▶ [Problem to work on]: Exactly the lines below from the one with "(186, 395) = (328, 319): grey" up to and including the one with "(625, 395) = (497, 503): grey" make up the answer, with nothing else added.

'''

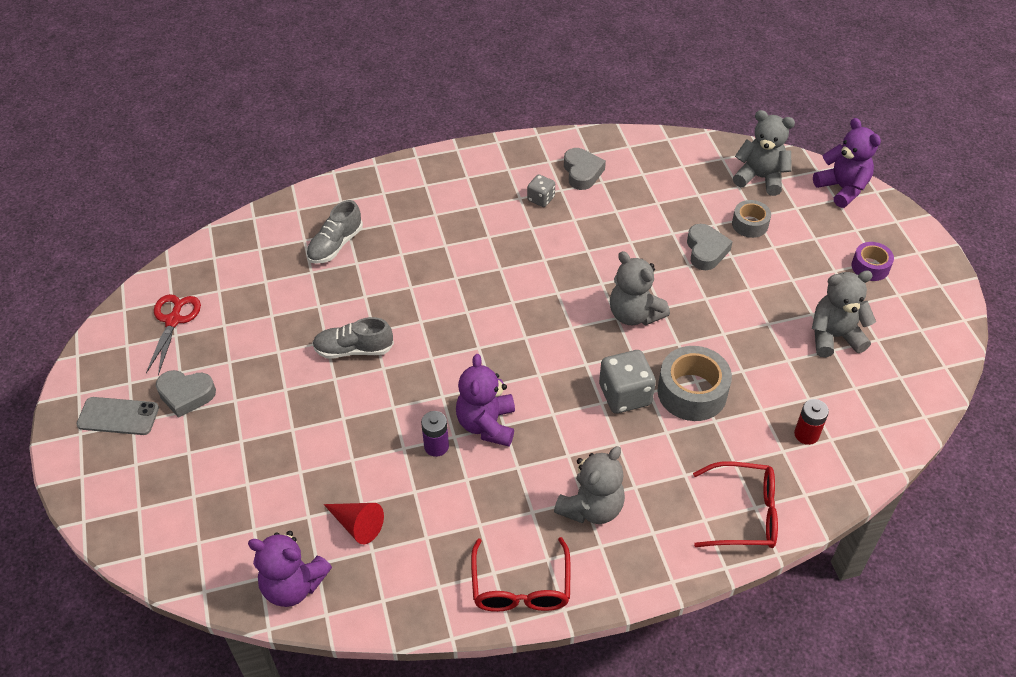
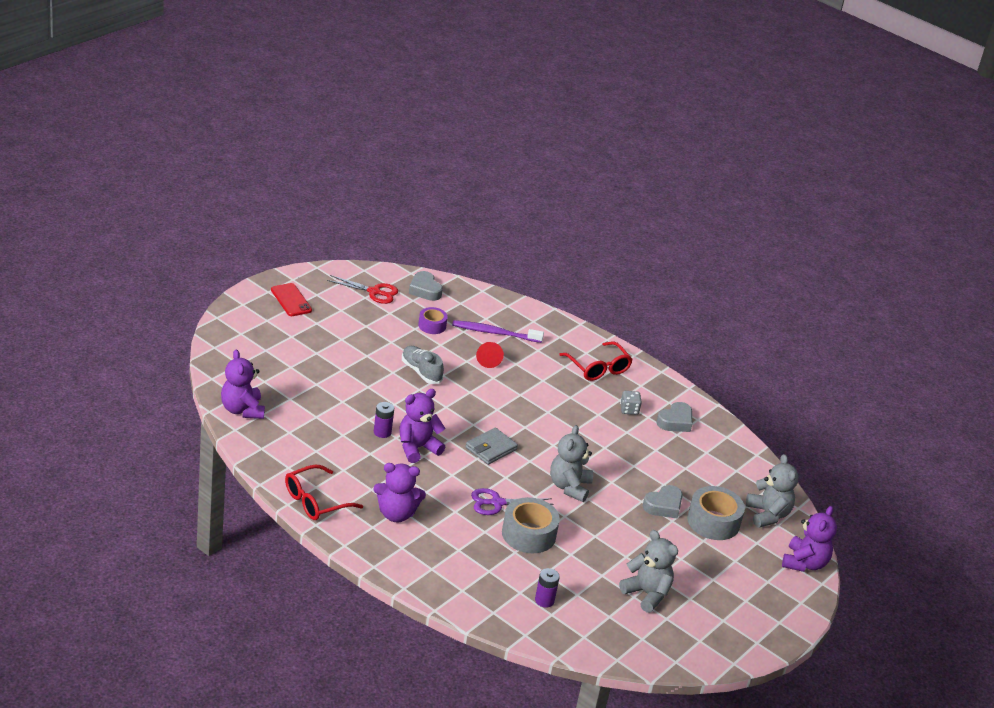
camera: 50 degrees right, 15 degrees down
(118, 416) = (291, 300): grey phone -> red phone
(173, 320) = (374, 292): red scissors -> red scissors turned 45 degrees clockwise
(186, 395) = (328, 319): grey heart -> grey heart (425, 290)
(335, 245) = (494, 333): grey shoe -> purple toothbrush
(357, 525) = (300, 420): red cone -> red cone (488, 358)
(530, 353) = (491, 448): none -> grey wallet
(591, 507) = (396, 514): grey teddy bear -> purple teddy bear
(625, 395) = (497, 503): grey dice -> purple scissors
(744, 514) = (452, 586): red glasses -> red glasses (598, 368)
(750, 224) = (713, 522): grey tape -> grey tape, size x1.70
(806, 434) = (544, 600): red battery -> purple battery
(870, 267) = (736, 598): purple tape -> purple tape (432, 325)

'''

▶ [Result below]:
(186, 395) = (328, 319): grey heart -> grey heart (425, 290)
(335, 245) = (494, 333): grey shoe -> purple toothbrush
(357, 525) = (300, 420): red cone -> red cone (488, 358)
(530, 353) = (491, 448): none -> grey wallet
(591, 507) = (396, 514): grey teddy bear -> purple teddy bear
(625, 395) = (497, 503): grey dice -> purple scissors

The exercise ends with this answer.